== LISTED ENTRIES ==
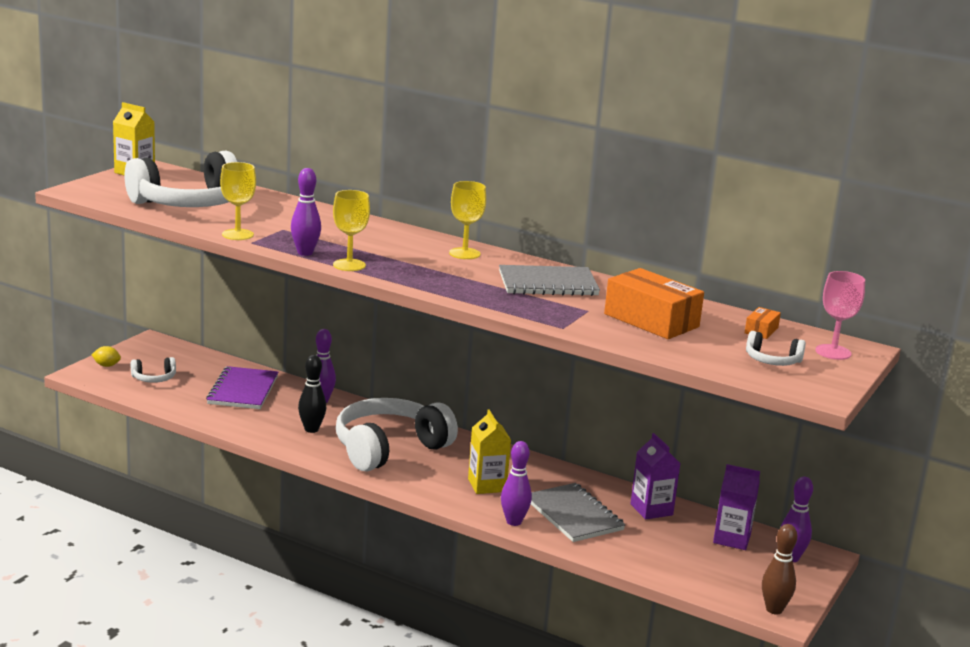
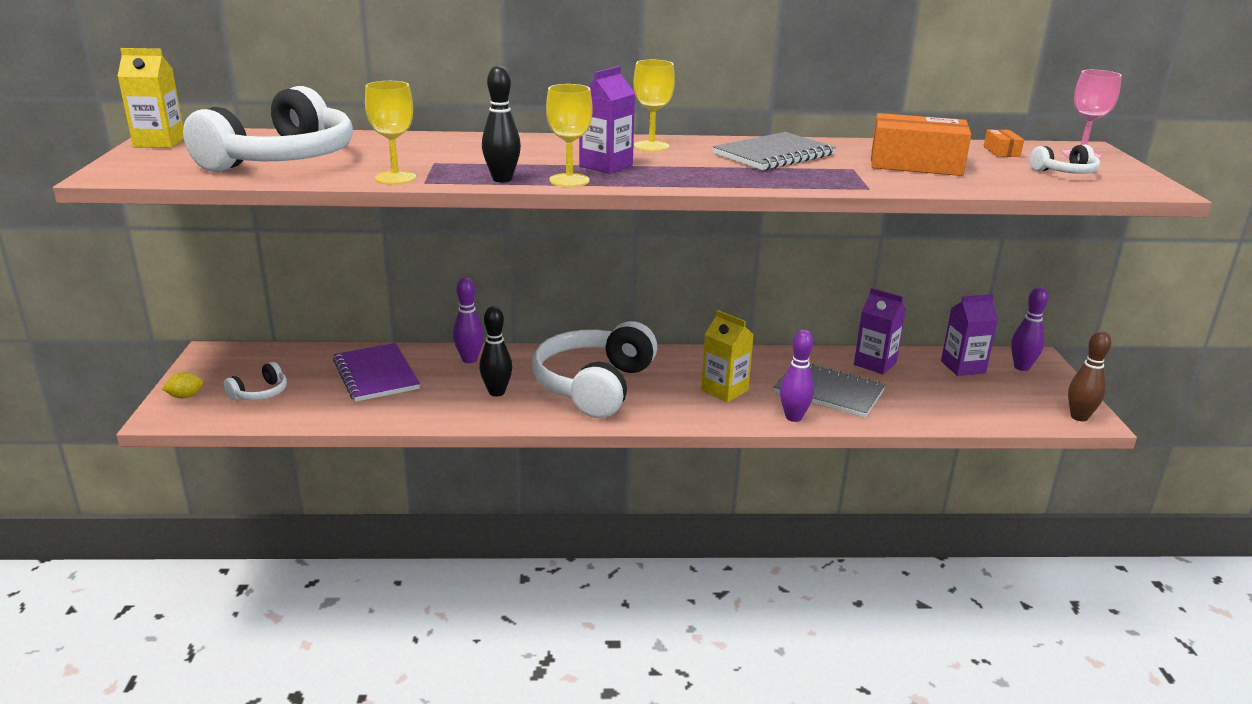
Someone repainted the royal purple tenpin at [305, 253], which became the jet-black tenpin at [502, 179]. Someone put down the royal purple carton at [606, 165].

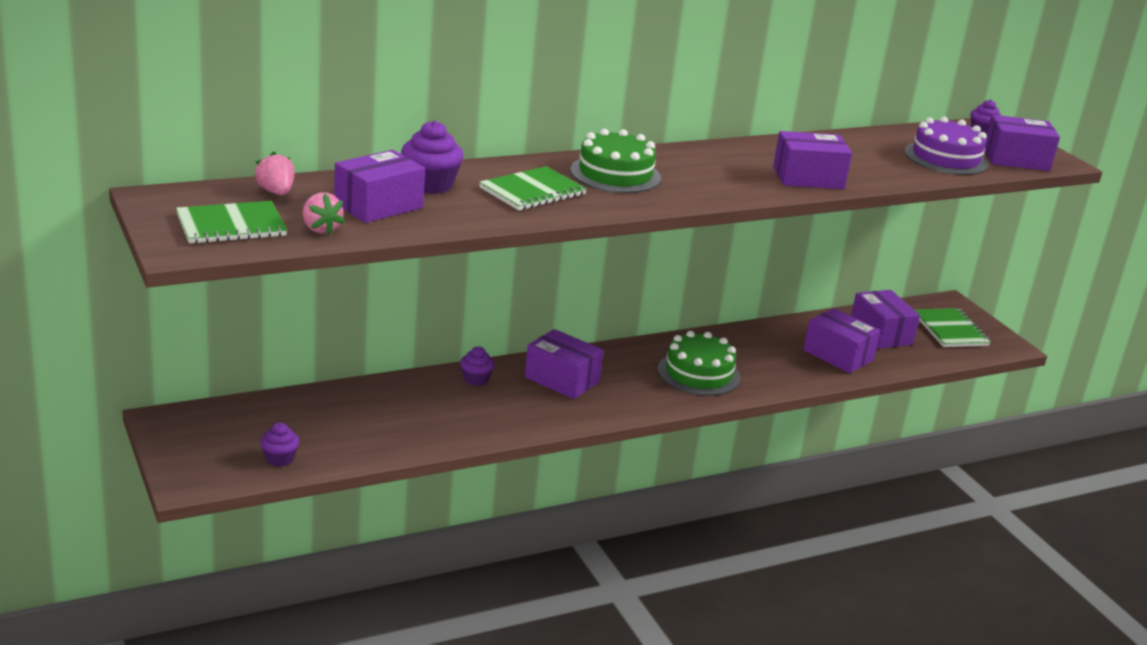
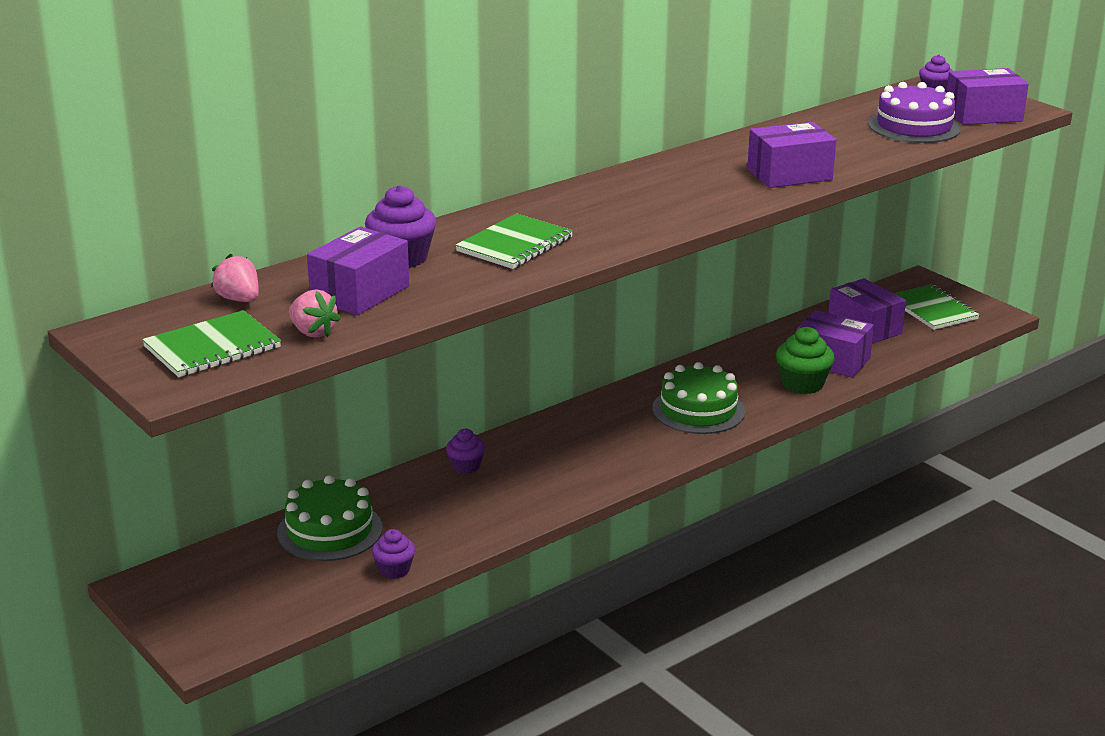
Someone carried the leaf-green gateau from [615, 174] to [329, 530]. Someone took away the royal purple package at [562, 379]. Someone carried the royal purple muffin from [279, 459] to [394, 570]. Someone put down the leaf-green muffin at [802, 384].

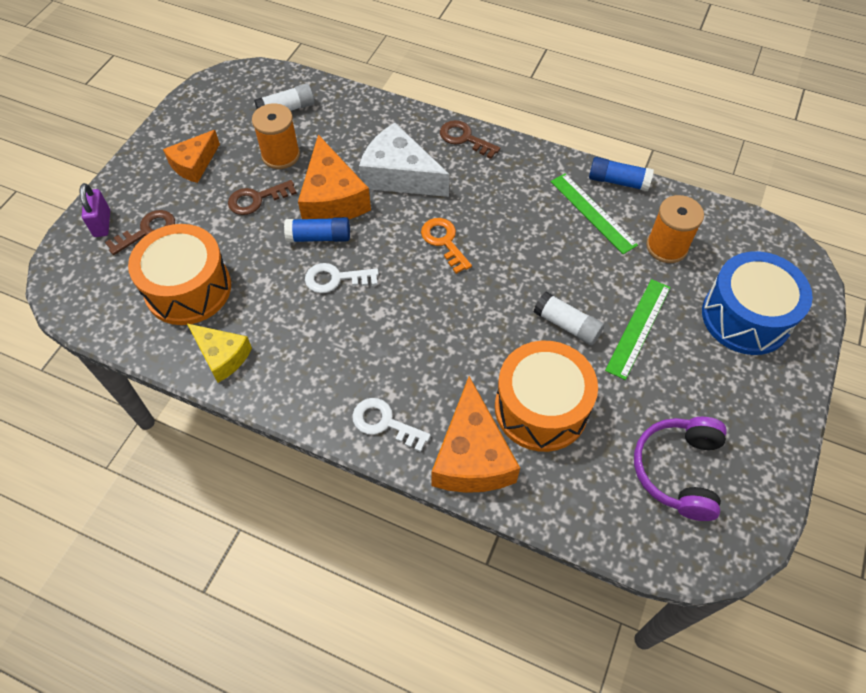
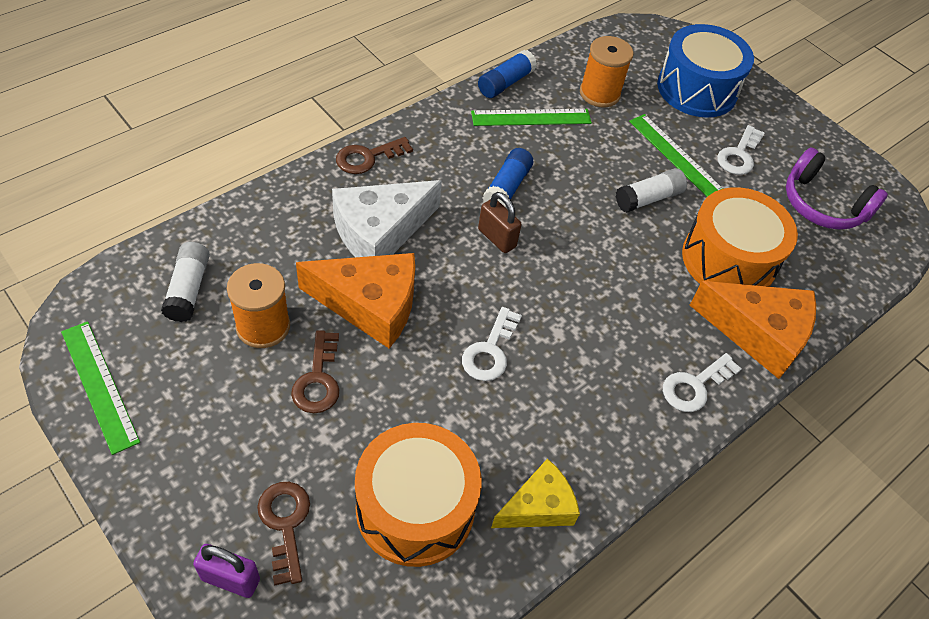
Someone took away the orange-coloured cheese wedge at [194, 164]. Someone carried the blue glue from [319, 237] to [507, 188]. Someone swapped the orange-coloured key at [444, 241] for the brown small lock at [497, 238]. Someone put down the snow-white key at [739, 155]. Someone put down the leaf-green ruler at [100, 385].

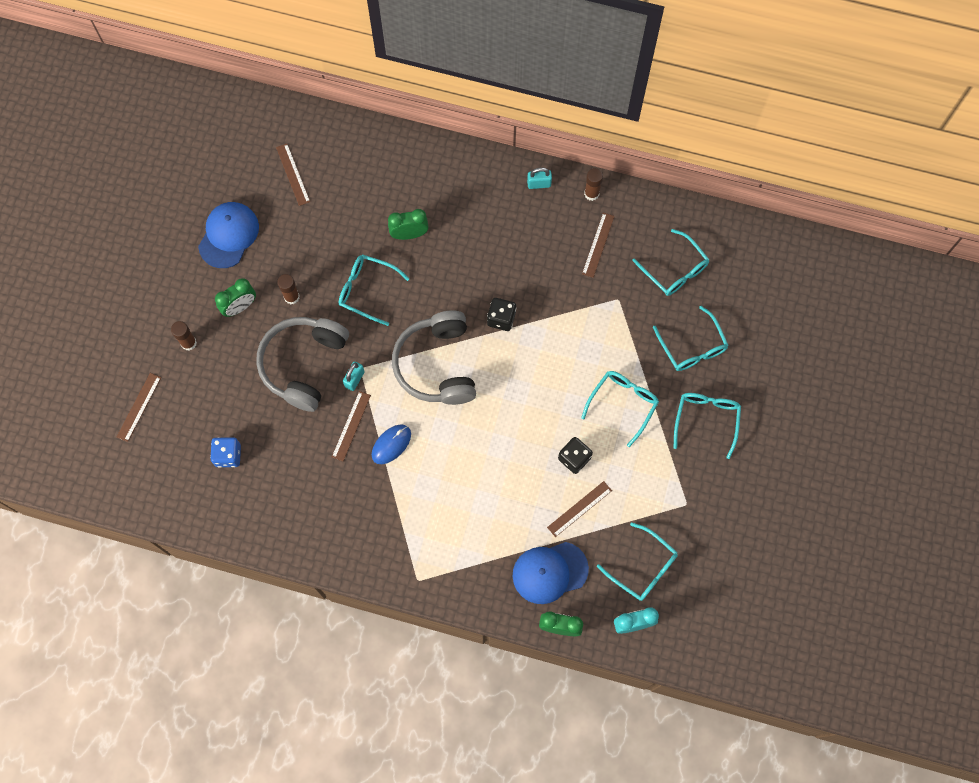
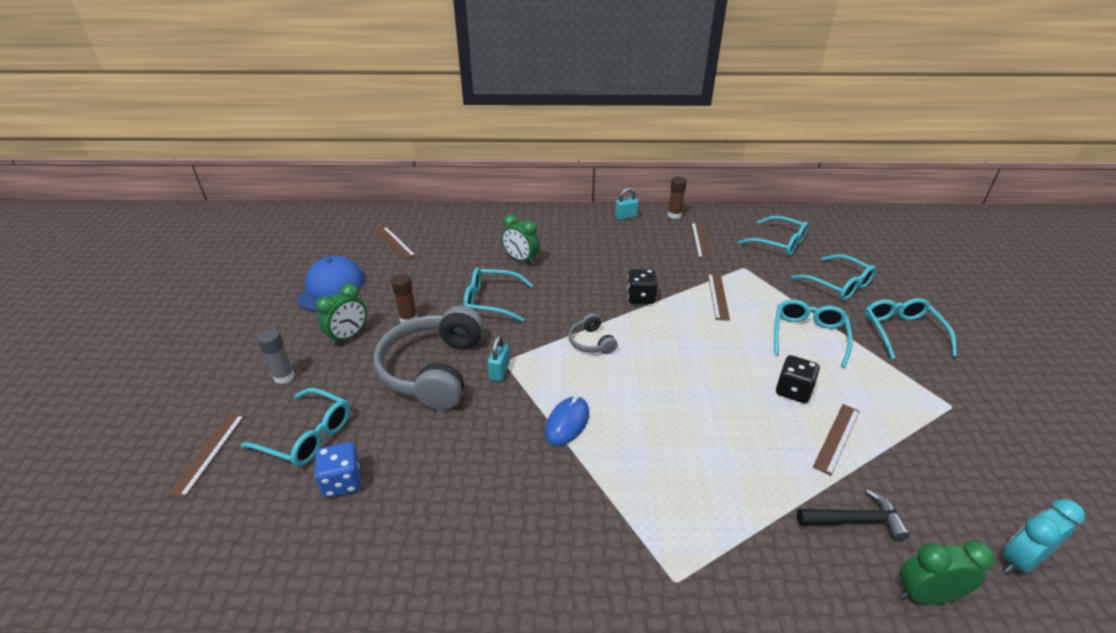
Someone rotated the leaf-green clock at [409, 234] by 120 degrees counterclockwise. Someone scaled the grey headset at [437, 365] by 0.45. Someone repainted the brown glue at [188, 343], which became the grey glue at [284, 377]. Someone carried the brown ruler from [351, 426] to [718, 296]. Someone carried the teal spectacles from [642, 567] to [307, 435]. Someone swapped the blue peaked cap at [550, 572] for the jet-black hammer at [855, 521].

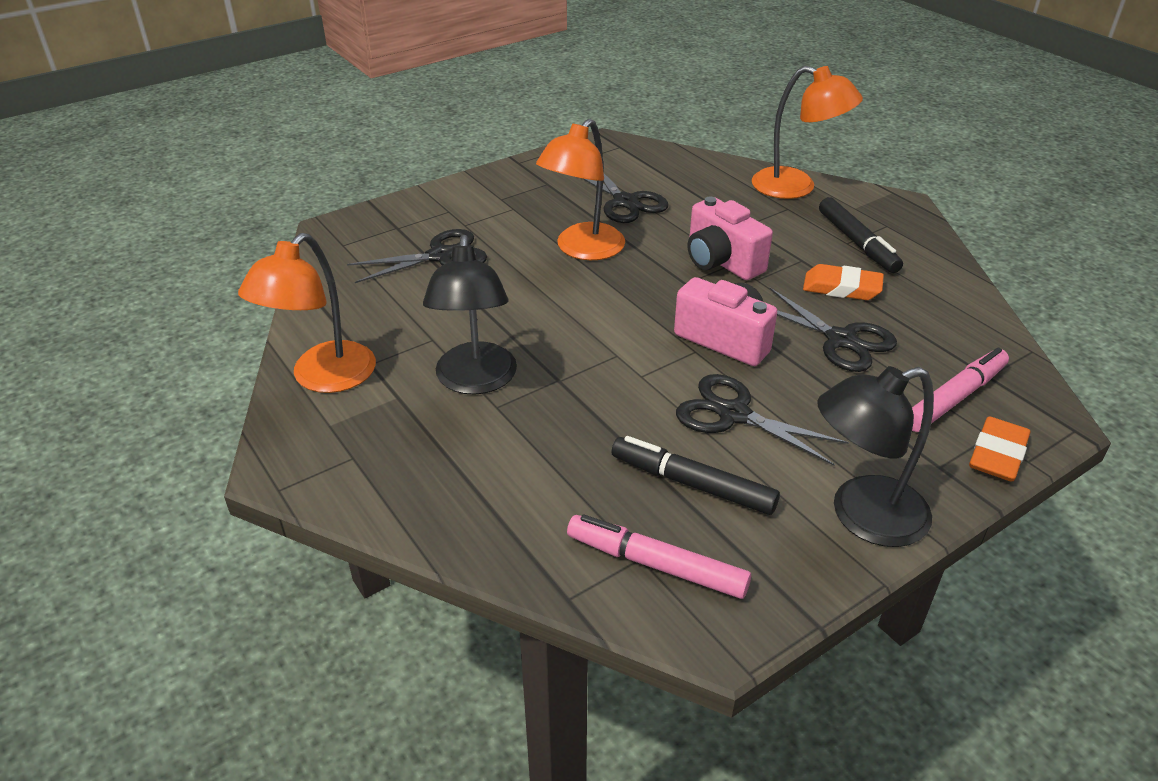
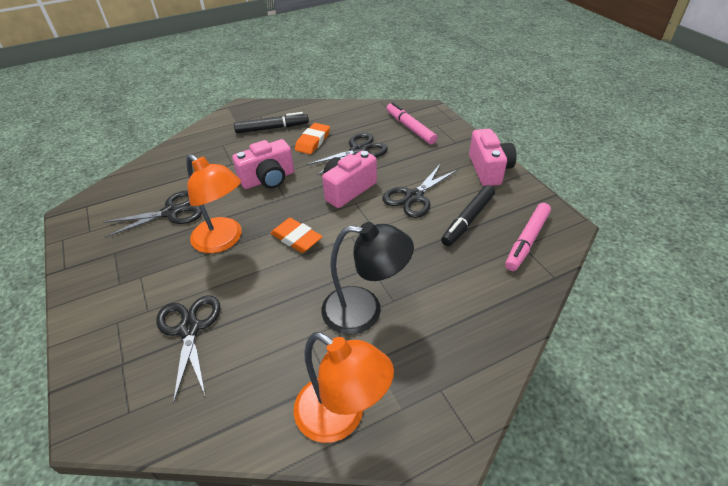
Someone took away the orange-coloured reading lamp at [796, 187]. Someone swapped the jet-black reading lamp at [862, 516] for the pink compact camera at [489, 169]. Someone carried the orange-coloured eraser from [997, 454] to [296, 238].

== TASK DESCRIPTION ==
Transcribe the whole listing exactly but exclude images.

== TASK OUTPUT ==
Someone repainted the royal purple tenpin at [305, 253], which became the jet-black tenpin at [502, 179]. Someone put down the royal purple carton at [606, 165].

Someone carried the leaf-green gateau from [615, 174] to [329, 530]. Someone took away the royal purple package at [562, 379]. Someone carried the royal purple muffin from [279, 459] to [394, 570]. Someone put down the leaf-green muffin at [802, 384].

Someone took away the orange-coloured cheese wedge at [194, 164]. Someone carried the blue glue from [319, 237] to [507, 188]. Someone swapped the orange-coloured key at [444, 241] for the brown small lock at [497, 238]. Someone put down the snow-white key at [739, 155]. Someone put down the leaf-green ruler at [100, 385].

Someone rotated the leaf-green clock at [409, 234] by 120 degrees counterclockwise. Someone scaled the grey headset at [437, 365] by 0.45. Someone repainted the brown glue at [188, 343], which became the grey glue at [284, 377]. Someone carried the brown ruler from [351, 426] to [718, 296]. Someone carried the teal spectacles from [642, 567] to [307, 435]. Someone swapped the blue peaked cap at [550, 572] for the jet-black hammer at [855, 521].

Someone took away the orange-coloured reading lamp at [796, 187]. Someone swapped the jet-black reading lamp at [862, 516] for the pink compact camera at [489, 169]. Someone carried the orange-coloured eraser from [997, 454] to [296, 238].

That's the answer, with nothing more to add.